## Exercise details
Starting with the line that has "The red mipatupon" and finishing with the line that has "The red putifon", set down each line below exactly. Pictures are not copied.

## Records to use

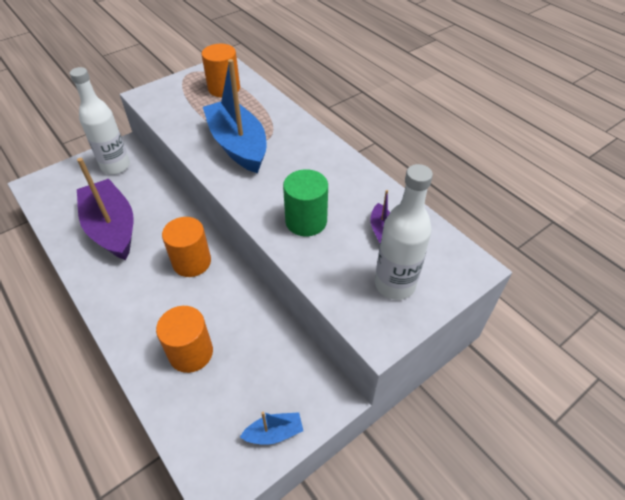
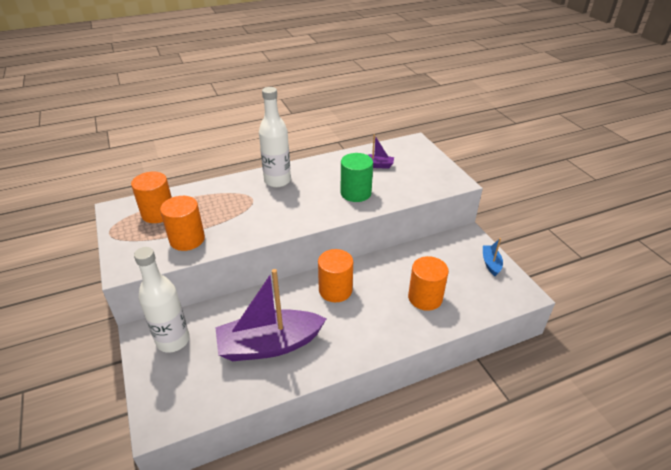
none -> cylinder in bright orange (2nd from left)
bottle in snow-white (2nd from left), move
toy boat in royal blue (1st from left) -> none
---
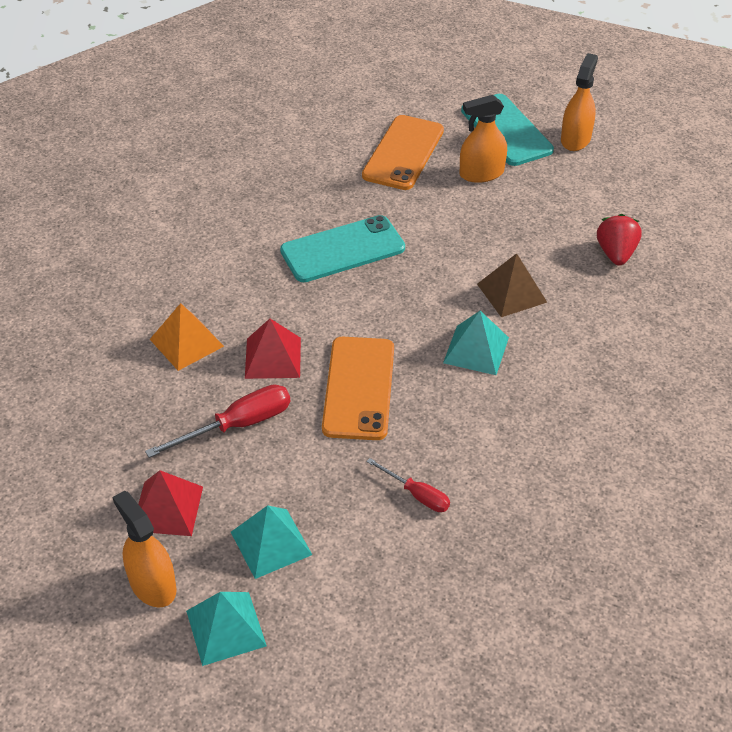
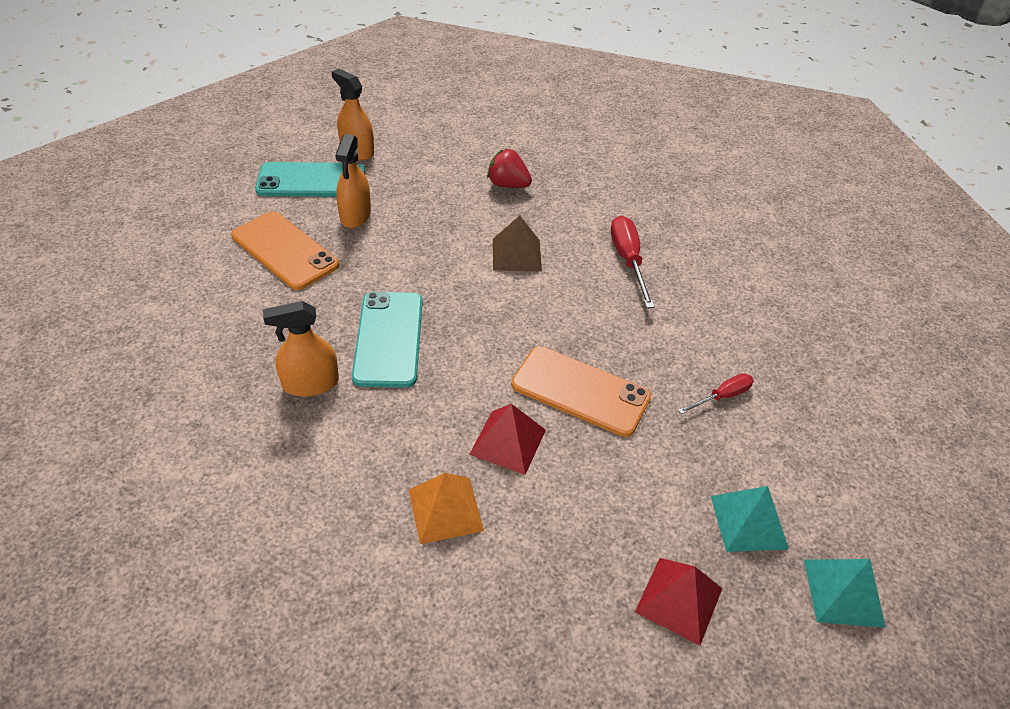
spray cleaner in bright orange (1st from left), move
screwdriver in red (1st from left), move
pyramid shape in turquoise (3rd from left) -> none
--
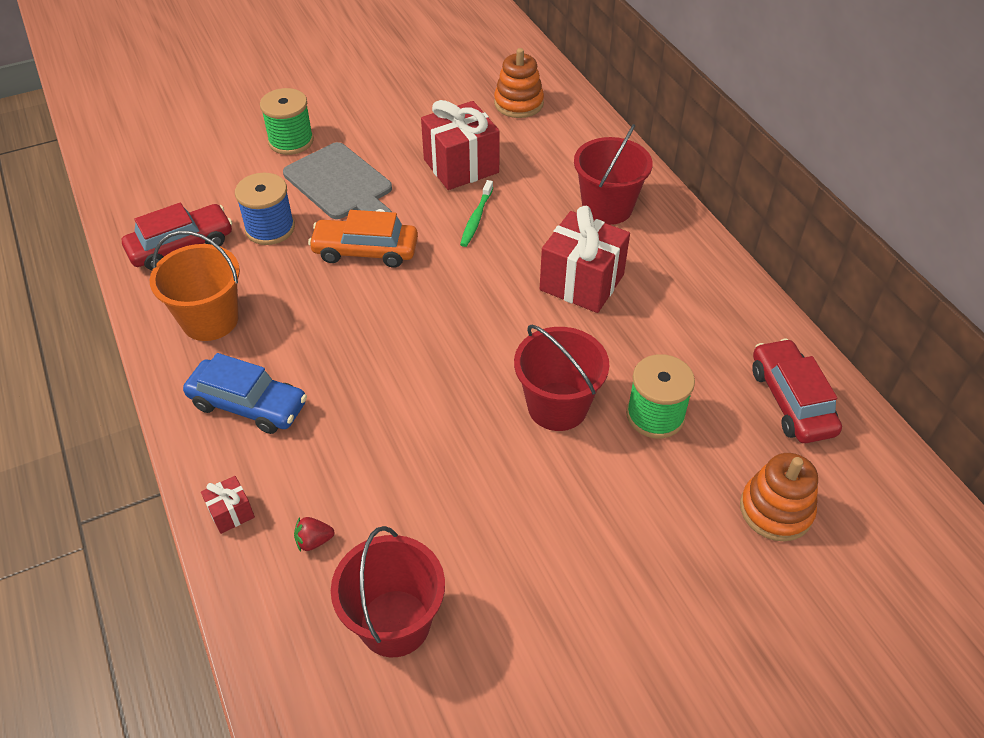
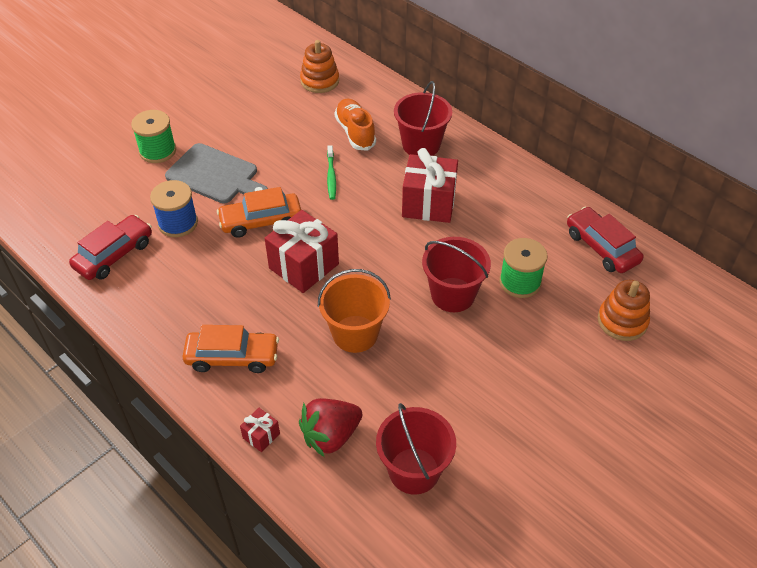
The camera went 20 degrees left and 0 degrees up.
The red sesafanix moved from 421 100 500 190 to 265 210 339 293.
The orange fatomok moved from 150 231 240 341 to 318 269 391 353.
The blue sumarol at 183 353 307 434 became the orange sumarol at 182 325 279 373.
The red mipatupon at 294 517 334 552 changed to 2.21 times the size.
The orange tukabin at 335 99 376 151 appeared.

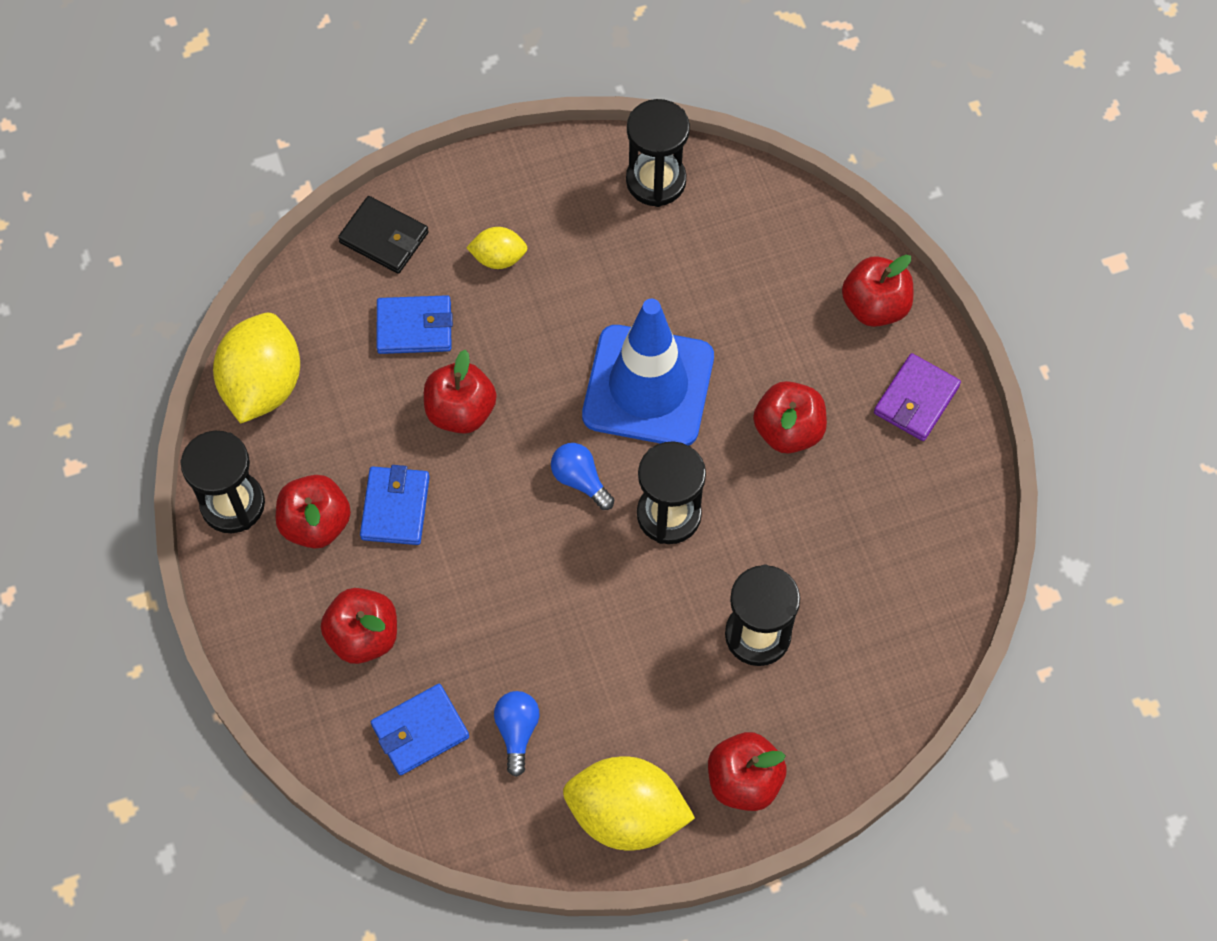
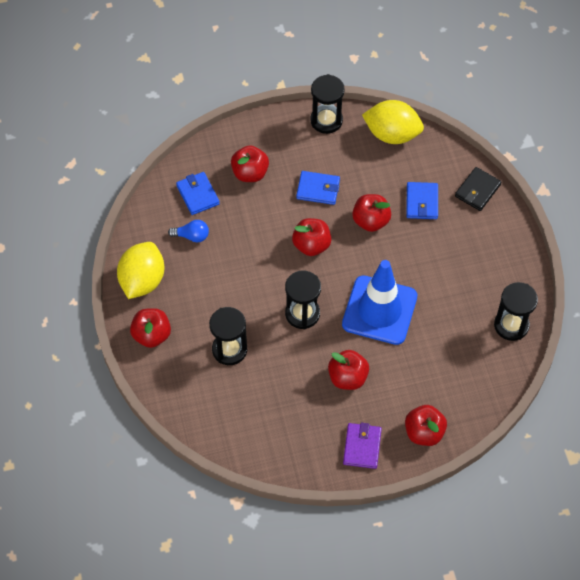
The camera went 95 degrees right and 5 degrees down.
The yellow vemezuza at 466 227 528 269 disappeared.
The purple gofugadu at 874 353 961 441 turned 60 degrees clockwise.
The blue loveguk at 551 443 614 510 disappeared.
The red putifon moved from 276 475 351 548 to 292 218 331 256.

## Output of the exercise
The red mipatupon at 294 517 334 552 changed to 2.21 times the size.
The orange tukabin at 335 99 376 151 appeared.

The camera went 95 degrees right and 5 degrees down.
The yellow vemezuza at 466 227 528 269 disappeared.
The purple gofugadu at 874 353 961 441 turned 60 degrees clockwise.
The blue loveguk at 551 443 614 510 disappeared.
The red putifon moved from 276 475 351 548 to 292 218 331 256.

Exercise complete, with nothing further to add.